EXERCISE INPUT
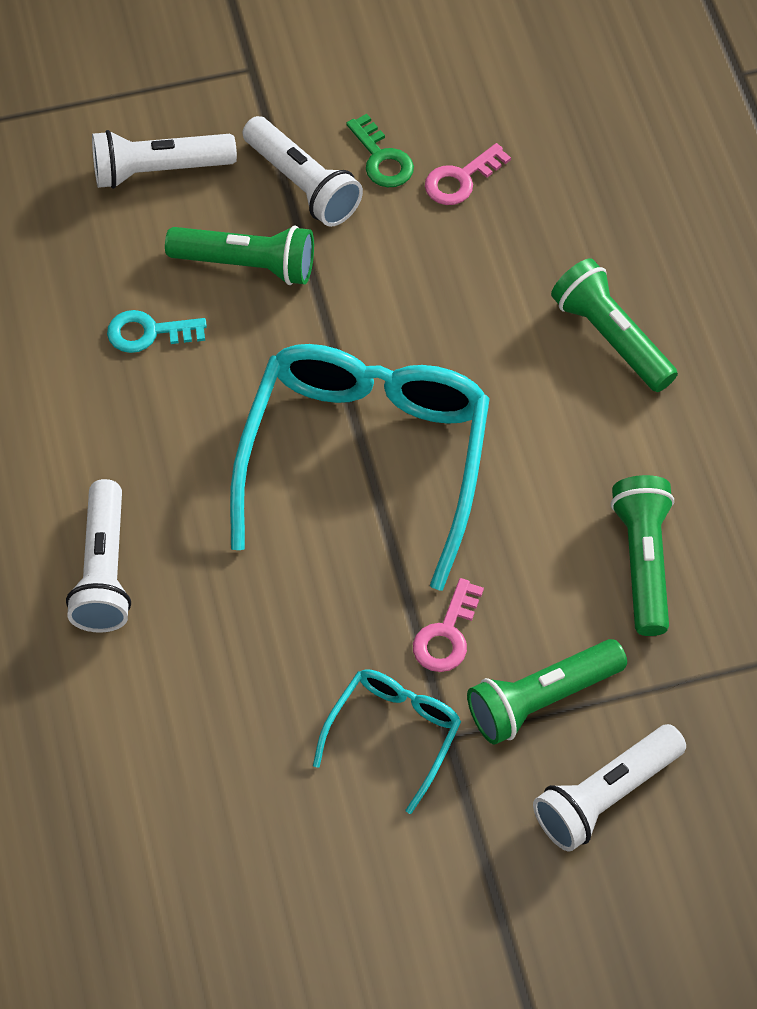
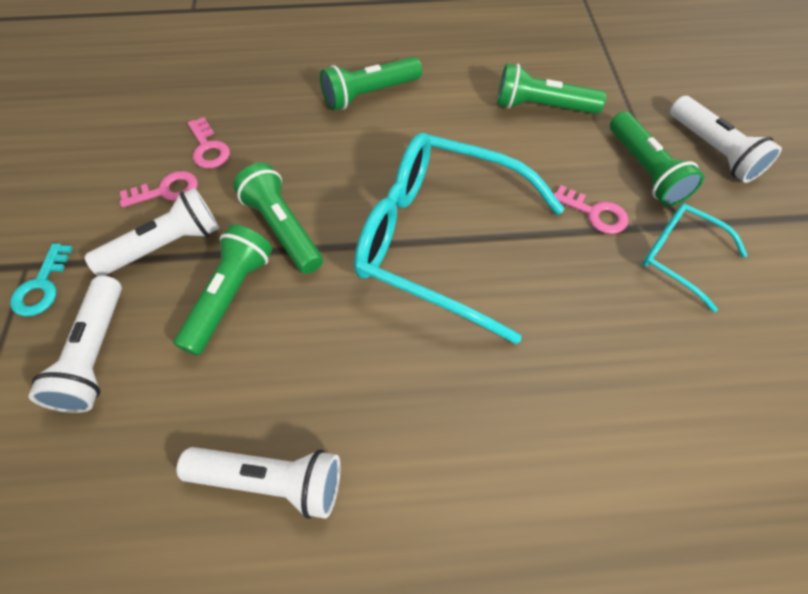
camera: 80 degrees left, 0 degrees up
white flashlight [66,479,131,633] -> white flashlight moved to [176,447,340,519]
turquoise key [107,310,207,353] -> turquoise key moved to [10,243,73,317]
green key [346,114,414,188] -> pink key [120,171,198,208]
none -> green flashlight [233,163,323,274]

--

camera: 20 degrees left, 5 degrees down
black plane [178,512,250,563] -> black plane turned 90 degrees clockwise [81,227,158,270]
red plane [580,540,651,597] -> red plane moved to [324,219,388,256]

==

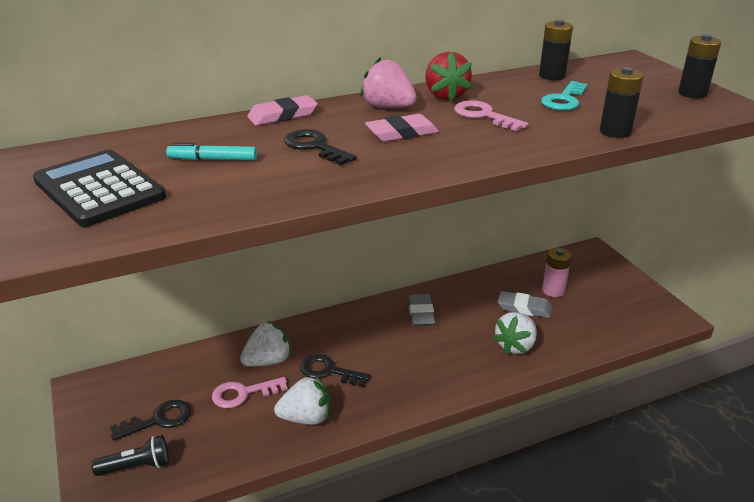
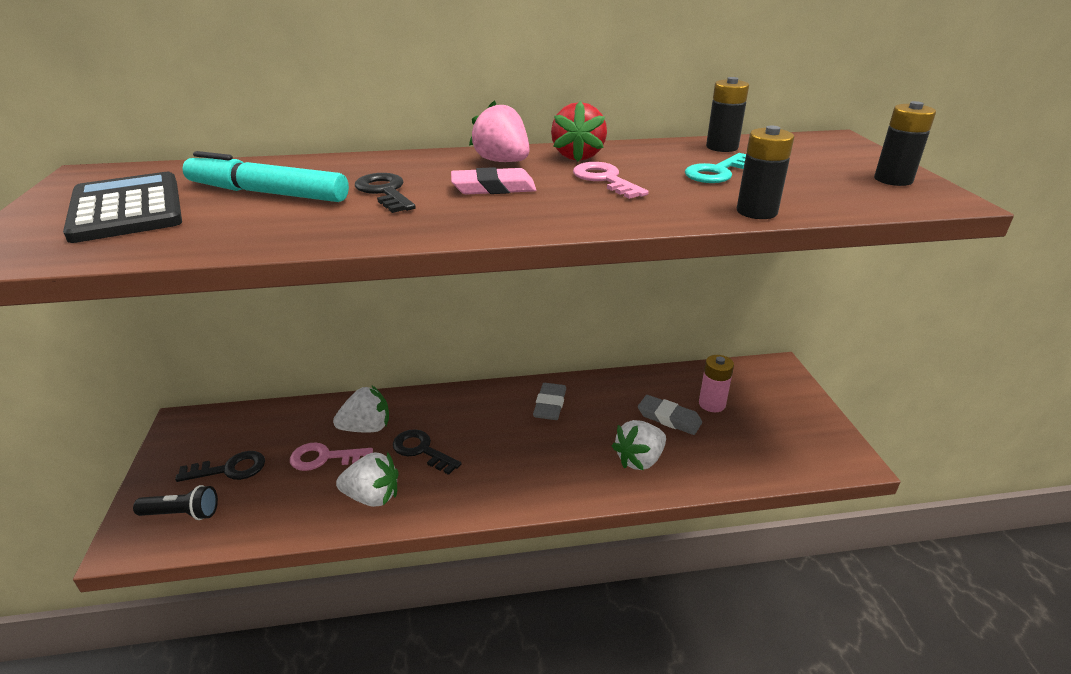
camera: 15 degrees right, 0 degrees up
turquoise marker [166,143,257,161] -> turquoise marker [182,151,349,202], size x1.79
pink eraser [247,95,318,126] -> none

TO DO
The required answer is the count of lines in the listing that contain the word "turquoise", with no other text.

WRITTEN ANSWER
2